▶ _Activity_
Would you mind restating all of the records word for word, skipping the pictures?

○ ○ ○

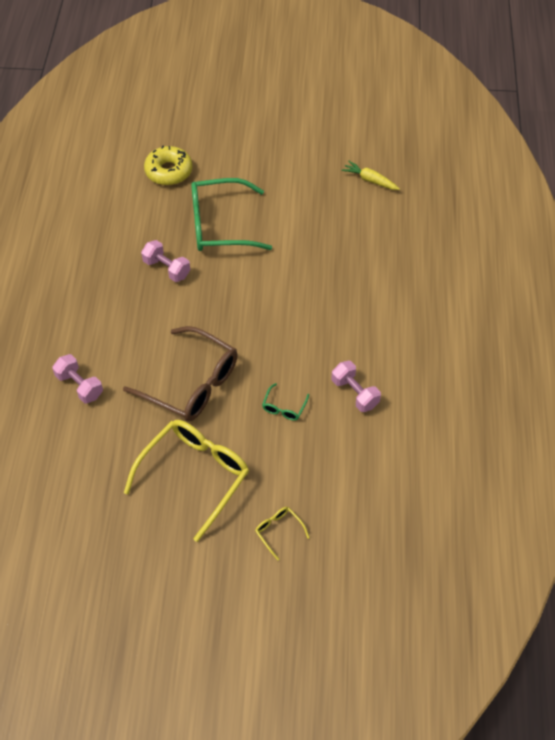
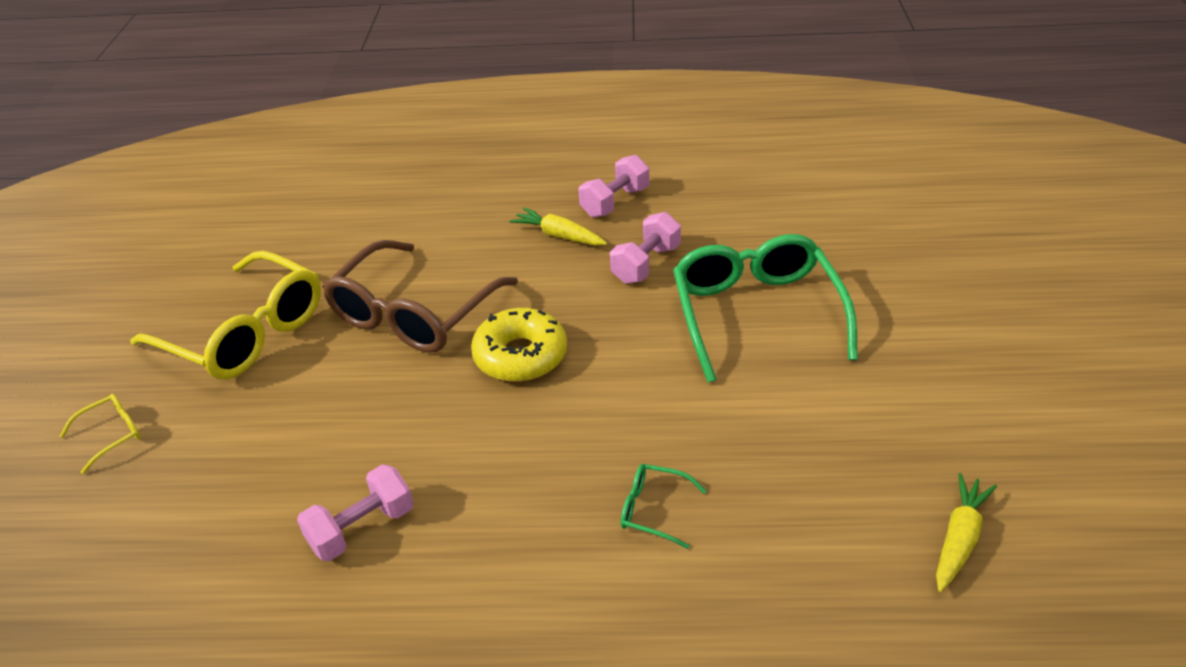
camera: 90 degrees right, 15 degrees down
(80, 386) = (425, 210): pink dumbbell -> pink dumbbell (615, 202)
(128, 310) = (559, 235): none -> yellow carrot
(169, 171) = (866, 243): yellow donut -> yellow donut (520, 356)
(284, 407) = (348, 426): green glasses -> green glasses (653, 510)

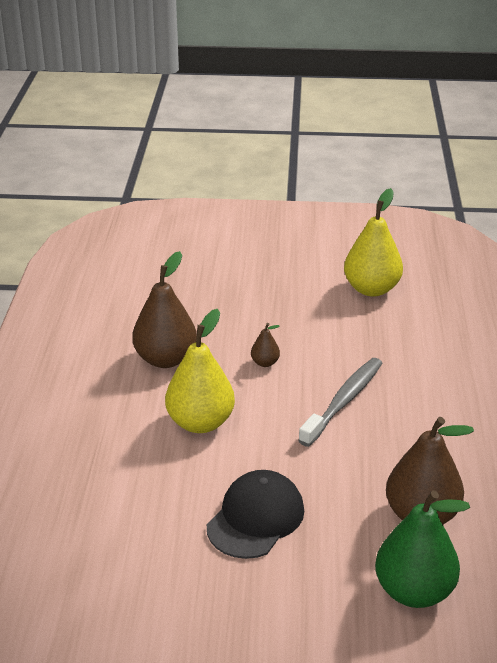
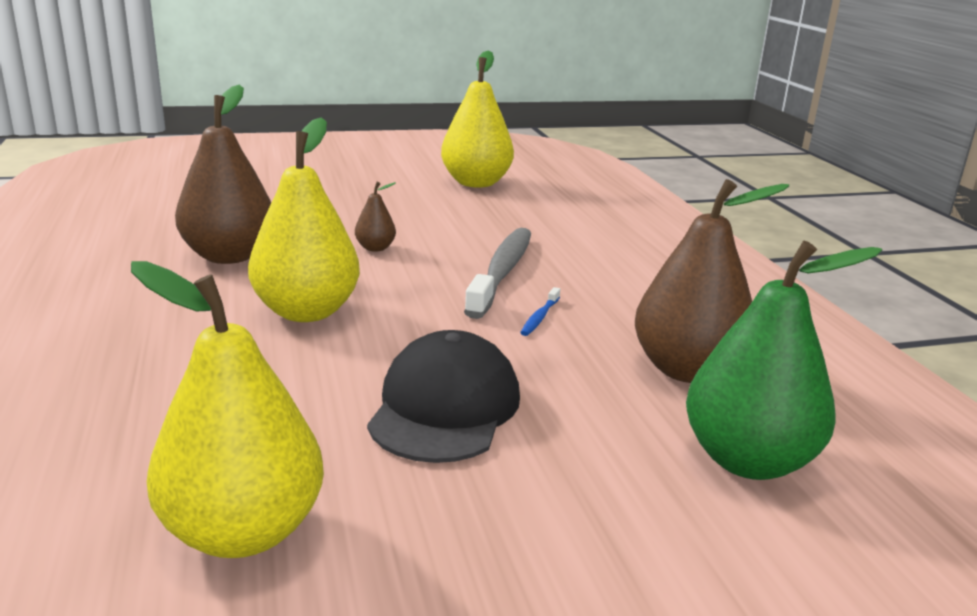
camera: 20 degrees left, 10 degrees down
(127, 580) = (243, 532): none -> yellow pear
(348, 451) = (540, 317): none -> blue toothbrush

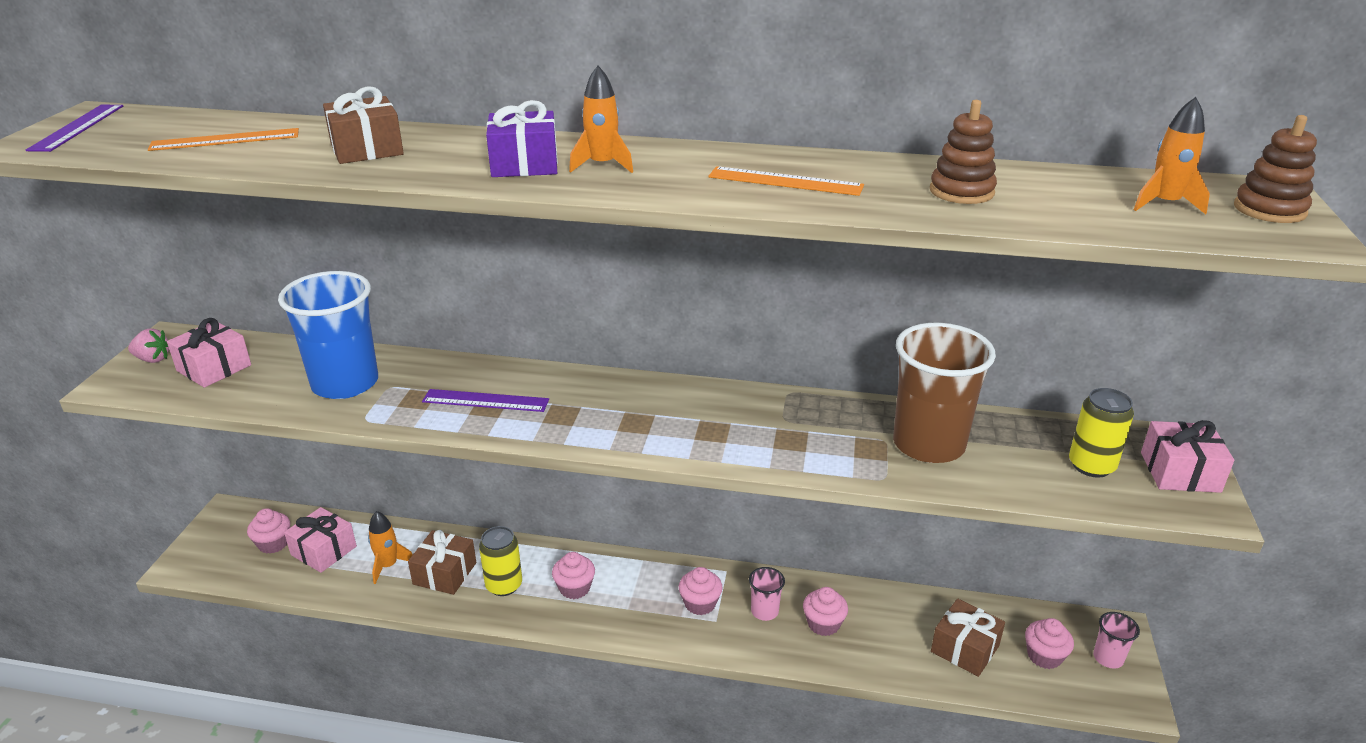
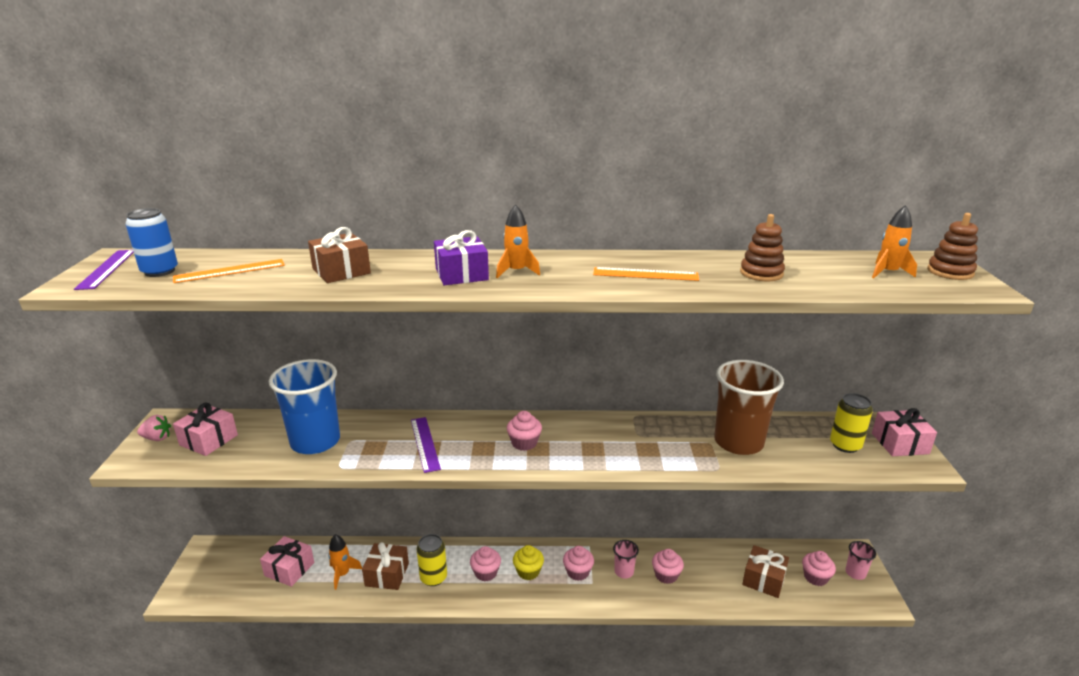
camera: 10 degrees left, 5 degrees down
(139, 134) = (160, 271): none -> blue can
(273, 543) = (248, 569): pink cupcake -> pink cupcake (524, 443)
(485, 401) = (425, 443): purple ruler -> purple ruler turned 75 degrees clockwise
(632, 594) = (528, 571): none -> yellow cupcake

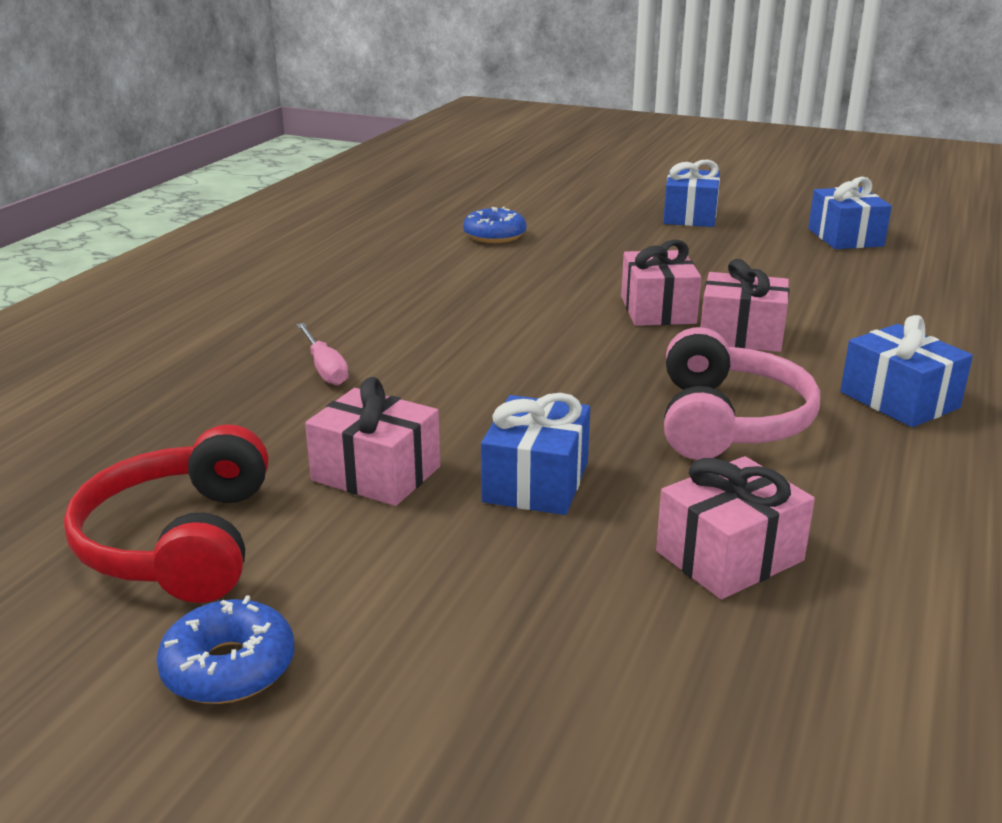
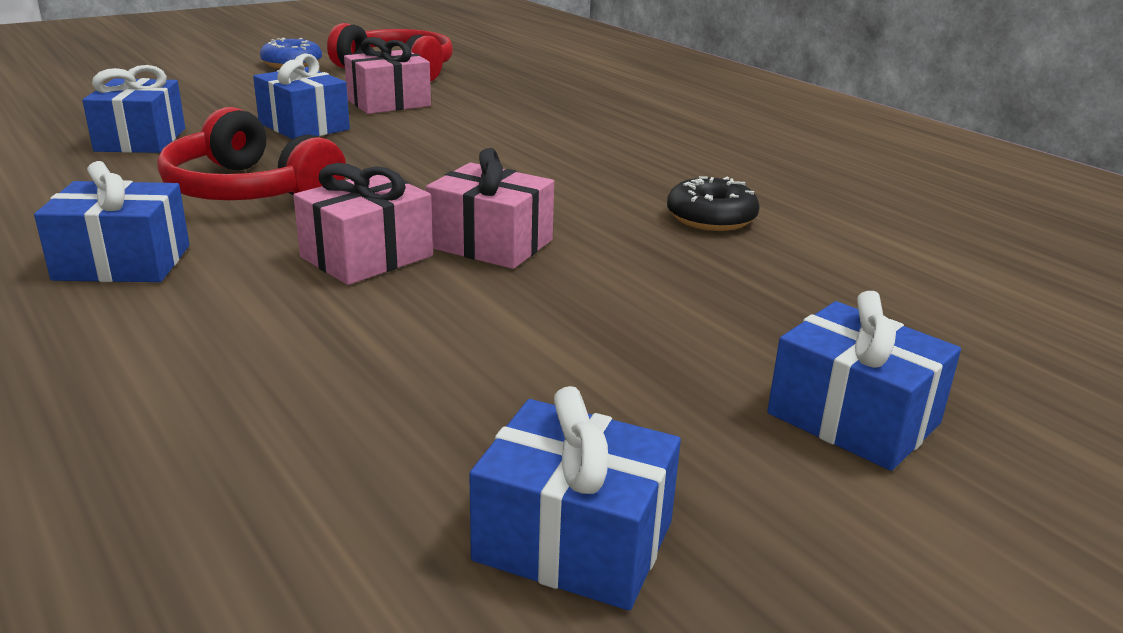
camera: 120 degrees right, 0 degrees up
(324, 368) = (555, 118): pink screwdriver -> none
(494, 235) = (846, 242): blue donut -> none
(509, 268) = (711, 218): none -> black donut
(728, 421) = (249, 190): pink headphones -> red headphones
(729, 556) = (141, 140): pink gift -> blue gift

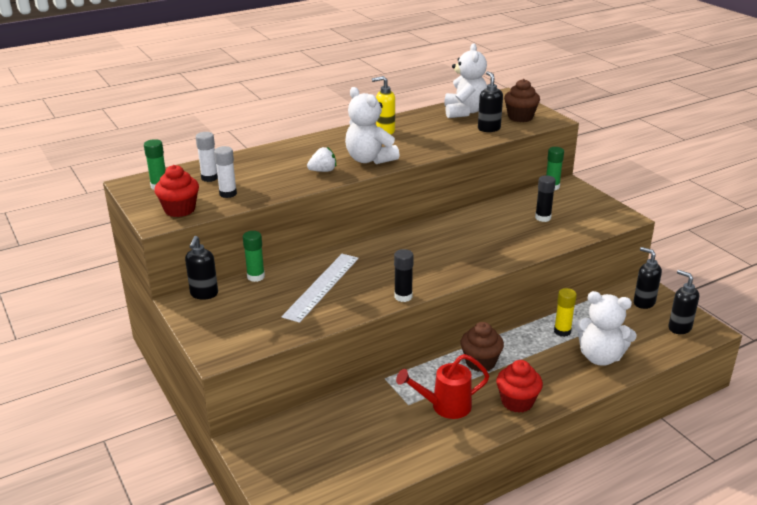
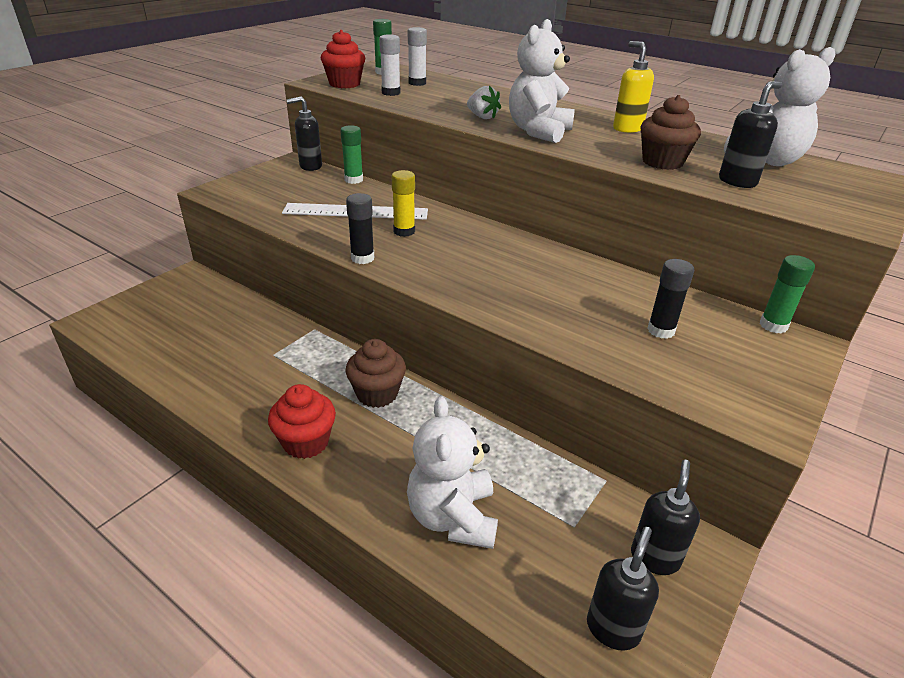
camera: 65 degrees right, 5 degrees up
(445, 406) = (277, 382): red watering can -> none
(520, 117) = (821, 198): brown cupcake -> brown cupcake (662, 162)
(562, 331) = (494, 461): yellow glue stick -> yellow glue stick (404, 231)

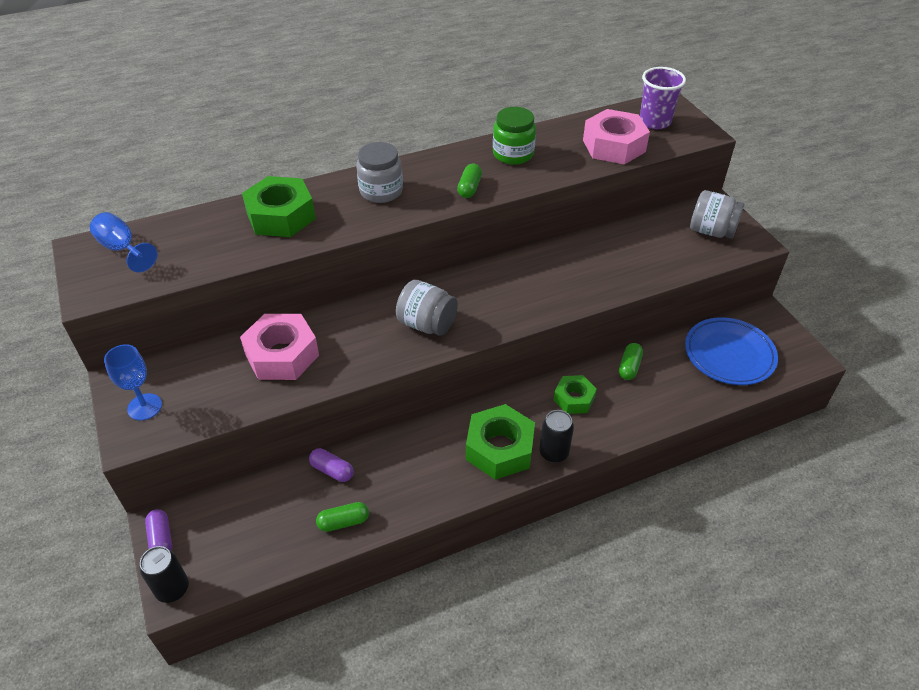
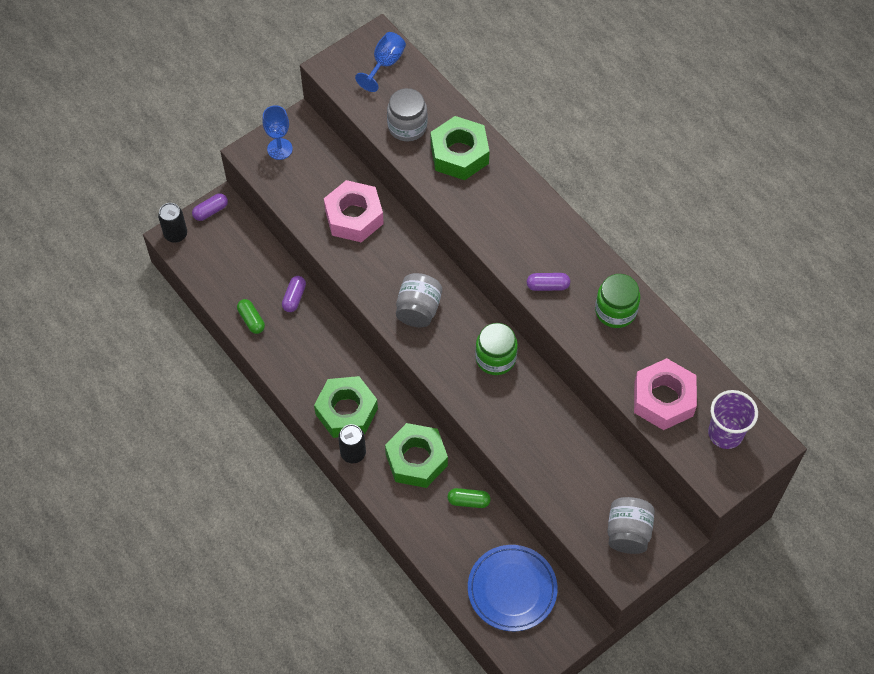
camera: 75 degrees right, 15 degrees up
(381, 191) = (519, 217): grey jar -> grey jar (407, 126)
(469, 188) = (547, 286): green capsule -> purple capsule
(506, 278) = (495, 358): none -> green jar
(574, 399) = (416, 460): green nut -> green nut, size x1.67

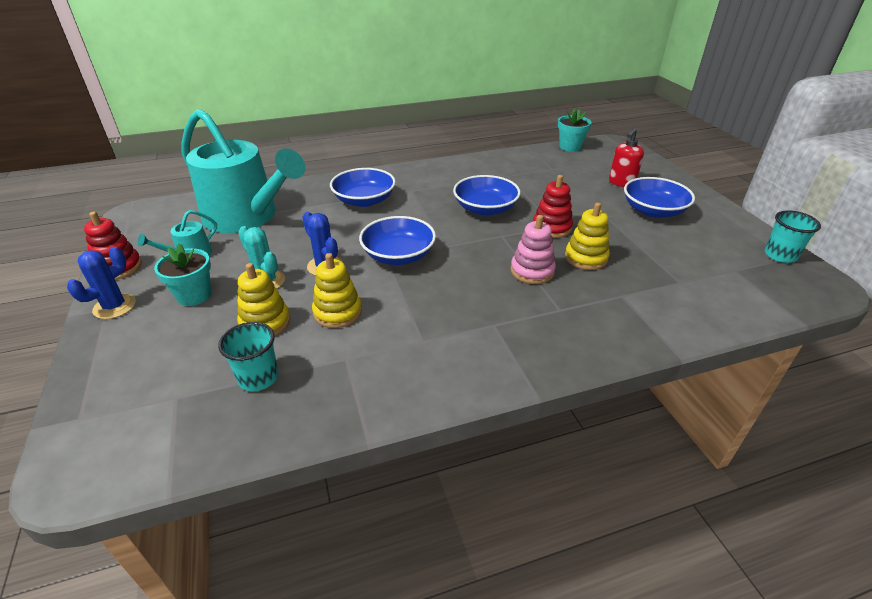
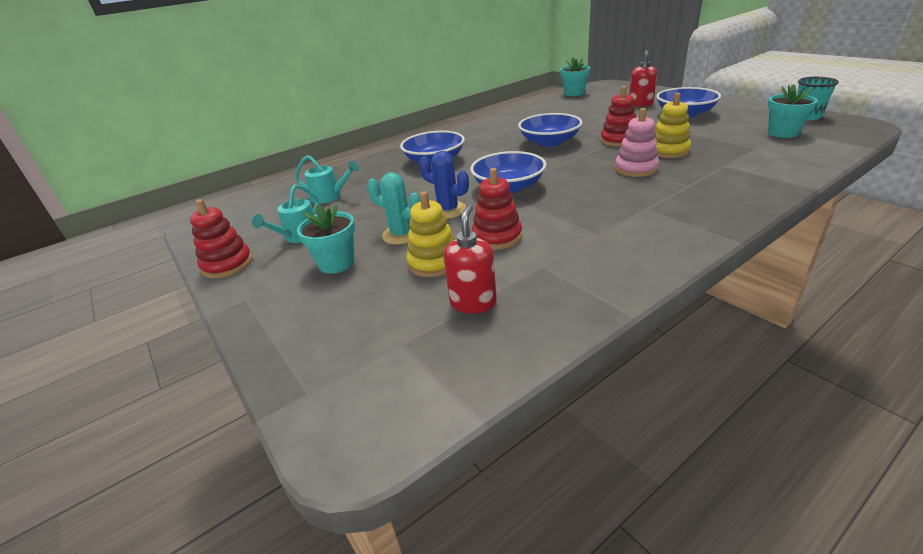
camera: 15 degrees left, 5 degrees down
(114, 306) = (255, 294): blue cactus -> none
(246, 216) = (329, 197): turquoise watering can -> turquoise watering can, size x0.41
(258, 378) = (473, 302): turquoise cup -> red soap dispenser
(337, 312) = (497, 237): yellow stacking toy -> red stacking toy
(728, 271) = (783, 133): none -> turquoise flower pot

○ ○ ○

▶ _The answer_
camera: 90 degrees right, 15 degrees down
(80, 386) = (425, 210): pink dumbbell -> pink dumbbell (615, 202)
(128, 310) = (559, 235): none -> yellow carrot
(169, 171) = (866, 243): yellow donut -> yellow donut (520, 356)
(284, 407) = (348, 426): green glasses -> green glasses (653, 510)

camera: 20 degrees left, 10 degrees down
(127, 580) = (243, 532): none -> yellow pear
(348, 451) = (540, 317): none -> blue toothbrush

camera: 10 degrees left, 5 degrees down
(139, 134) = (160, 271): none -> blue can
(273, 543) = (248, 569): pink cupcake -> pink cupcake (524, 443)
(485, 401) = (425, 443): purple ruler -> purple ruler turned 75 degrees clockwise
(632, 594) = (528, 571): none -> yellow cupcake

camera: 120 degrees right, 0 degrees up
(324, 368) = (555, 118): pink screwdriver -> none
(494, 235) = (846, 242): blue donut -> none
(509, 268) = (711, 218): none -> black donut
(728, 421) = (249, 190): pink headphones -> red headphones
(729, 556) = (141, 140): pink gift -> blue gift

camera: 65 degrees right, 5 degrees up
(445, 406) = (277, 382): red watering can -> none
(520, 117) = (821, 198): brown cupcake -> brown cupcake (662, 162)
(562, 331) = (494, 461): yellow glue stick -> yellow glue stick (404, 231)

camera: 75 degrees right, 15 degrees up
(381, 191) = (519, 217): grey jar -> grey jar (407, 126)
(469, 188) = (547, 286): green capsule -> purple capsule
(506, 278) = (495, 358): none -> green jar
(574, 399) = (416, 460): green nut -> green nut, size x1.67

camera: 15 degrees left, 5 degrees down
(114, 306) = (255, 294): blue cactus -> none
(246, 216) = (329, 197): turquoise watering can -> turquoise watering can, size x0.41
(258, 378) = (473, 302): turquoise cup -> red soap dispenser
(337, 312) = (497, 237): yellow stacking toy -> red stacking toy
(728, 271) = (783, 133): none -> turquoise flower pot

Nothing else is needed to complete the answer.